* [What the exercise asks] Beginning with the line that has "camera: 150 degrees right, 0 degrees up", please write out each remaining line of the listing below, word for word.

◇ ◇ ◇ ◇

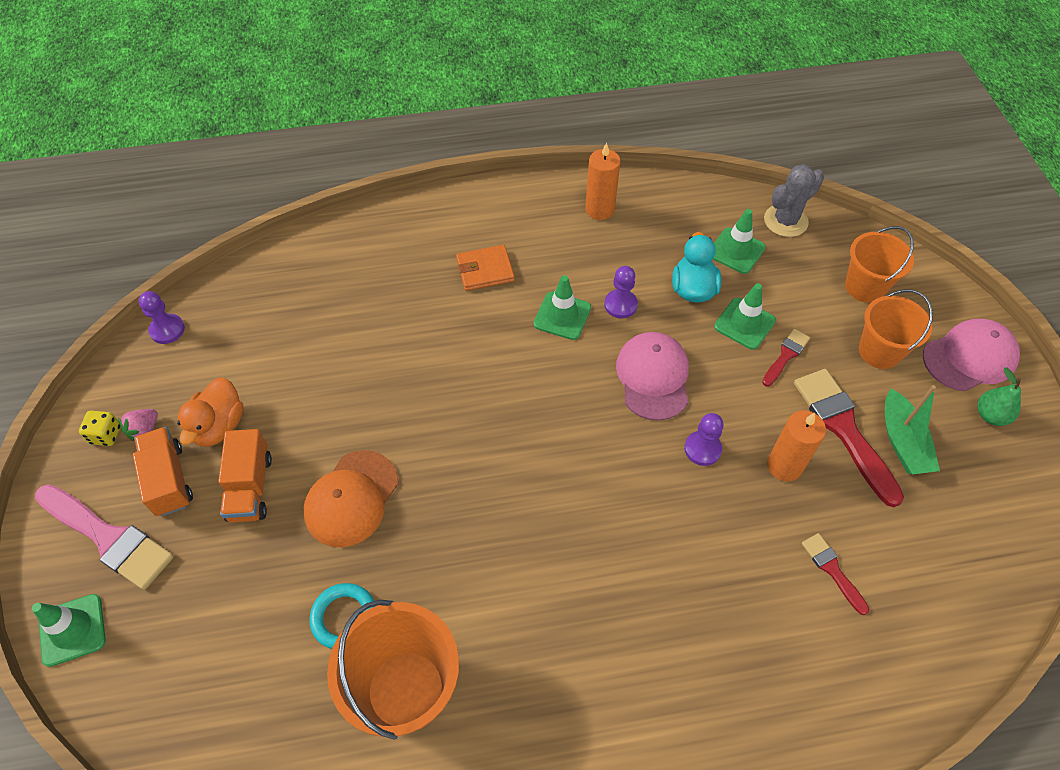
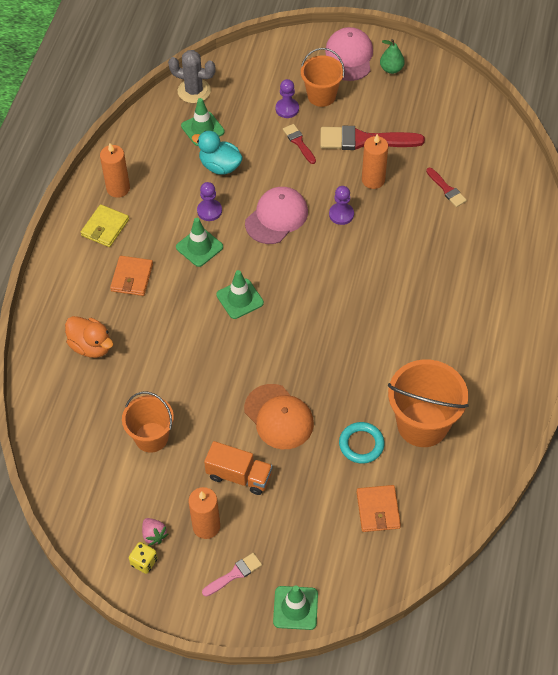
camera: 65 degrees left, 0 degrees up
pink brush [35,484,174,590] -> pink brush [202,553,262,597], size x0.52
orange truck [133,427,193,516] -> orange candle [188,487,220,539]
purple pawn [138,291,185,344] -> purple pawn moved to [276,79,299,118]
orange duck [177,378,244,447] -> orange duck moved to [65,316,113,358]
pink cap [616,332,689,421] -> pink cap turned 105 degrees clockwise [245,187,308,244]
green traffic cone [714,283,776,350] -> green traffic cone moved to [216,270,264,319]
grey cactus [764,164,824,237] -> grey cactus turned 60 degrees counterclockwise [168,50,216,103]
red brush [802,533,869,615] -> red brush turned 120 degrees counterclockwise [426,168,467,207]
orange bucket [845,226,914,303] -> orange bucket moved to [122,391,174,453]
green boat [885,385,940,474] -> none
none -> yellow wallet [81,204,129,247]
none -> orange wallet [357,485,401,532]

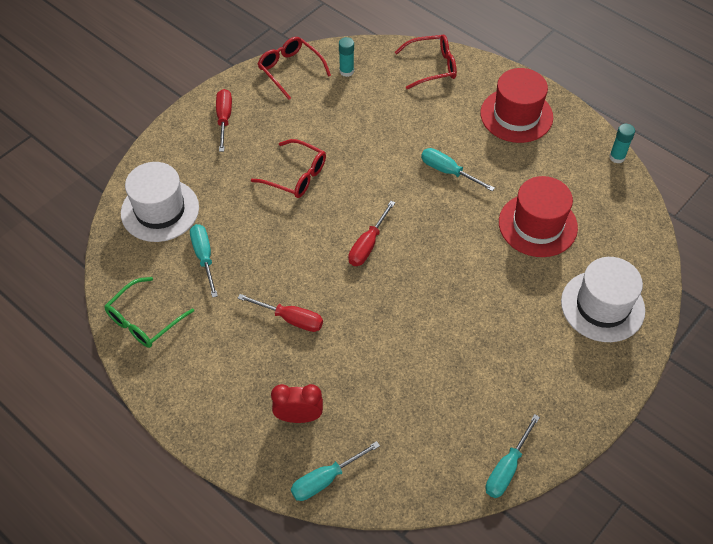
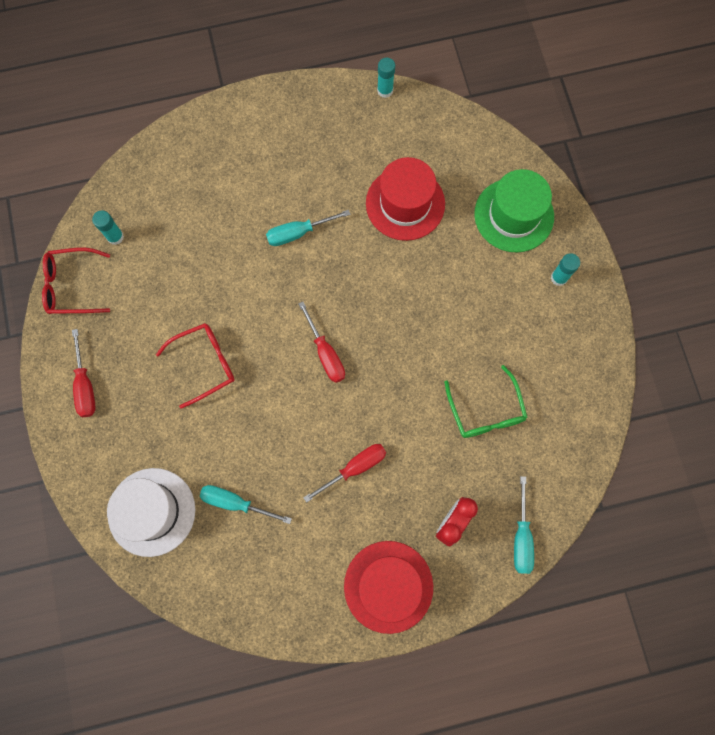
camera: 55 degrees left, 20 degrees up
green glasses [104,277,194,348] -> green glasses moved to [444,365,528,438]
red screwdriver [216,89,232,152] -> red screwdriver turned 135 degrees counterclockwise [72,329,96,417]
red glasses [395,35,457,90] -> none
red hat [480,68,553,143] -> red hat moved to [344,541,433,634]
turquoise screwdriver [485,414,540,498] -> none
white hat [561,257,645,342] -> green hat [474,169,554,252]
none -> turquoise glue stick [551,253,580,286]

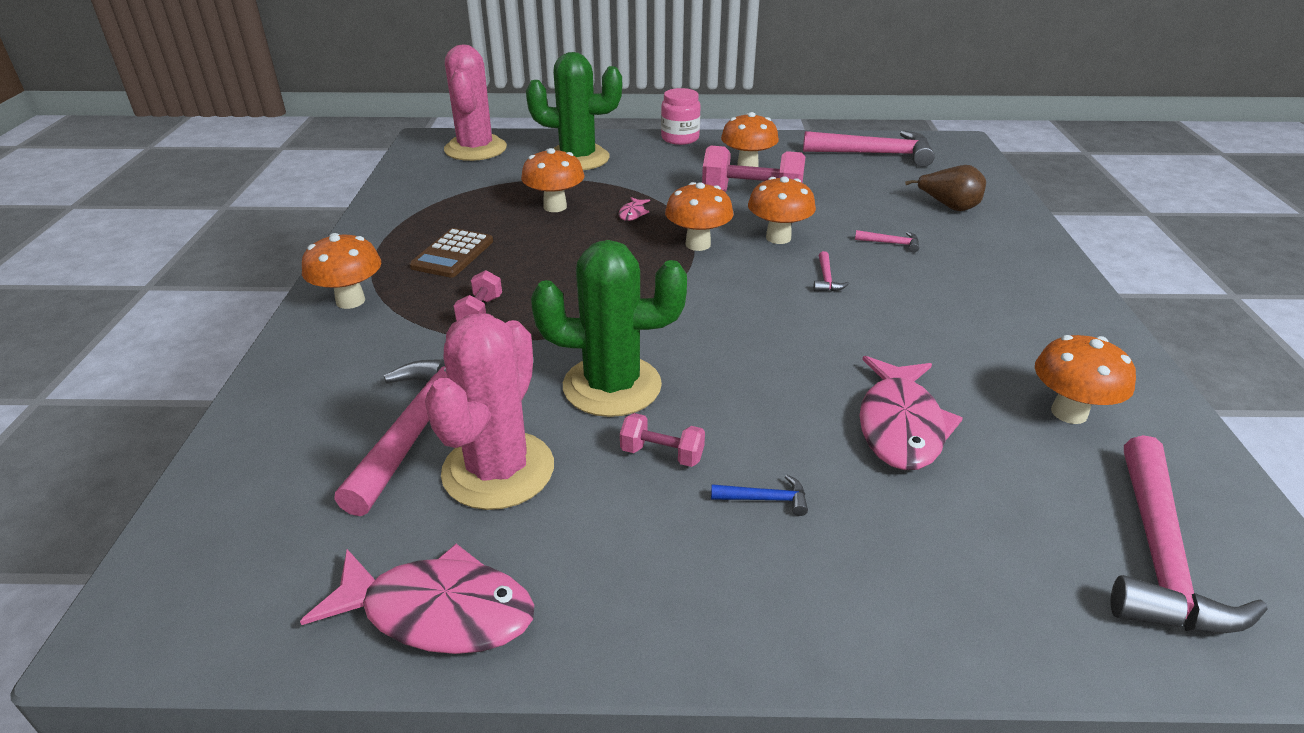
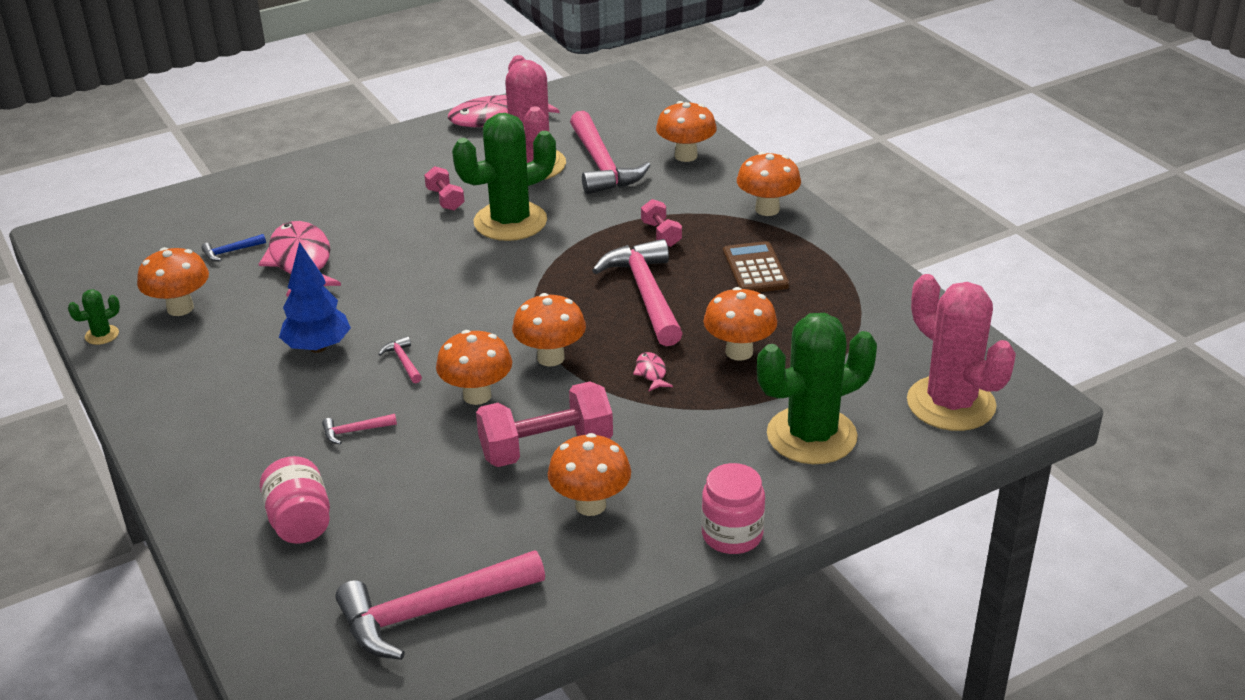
camera: 150 degrees right, 0 degrees up
pink dumbbell [620,413,705,467] -> pink dumbbell turned 75 degrees clockwise [424,166,465,211]
blue hammer [711,475,808,516] -> blue hammer moved to [201,234,266,261]
brown pear [905,165,986,211] -> pink jar [260,456,330,544]
pink hammer [1111,435,1268,634] -> pink hammer moved to [592,239,683,346]
none -> green cactus [68,289,120,345]
none -> blue tree [279,242,351,353]
none -> orange mushroom [656,101,717,162]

◇ ◇ ◇ ◇

* [The completed task]
camera: 150 degrees right, 0 degrees up
pink dumbbell [620,413,705,467] -> pink dumbbell turned 75 degrees clockwise [424,166,465,211]
blue hammer [711,475,808,516] -> blue hammer moved to [201,234,266,261]
brown pear [905,165,986,211] -> pink jar [260,456,330,544]
pink hammer [1111,435,1268,634] -> pink hammer moved to [592,239,683,346]
none -> green cactus [68,289,120,345]
none -> blue tree [279,242,351,353]
none -> orange mushroom [656,101,717,162]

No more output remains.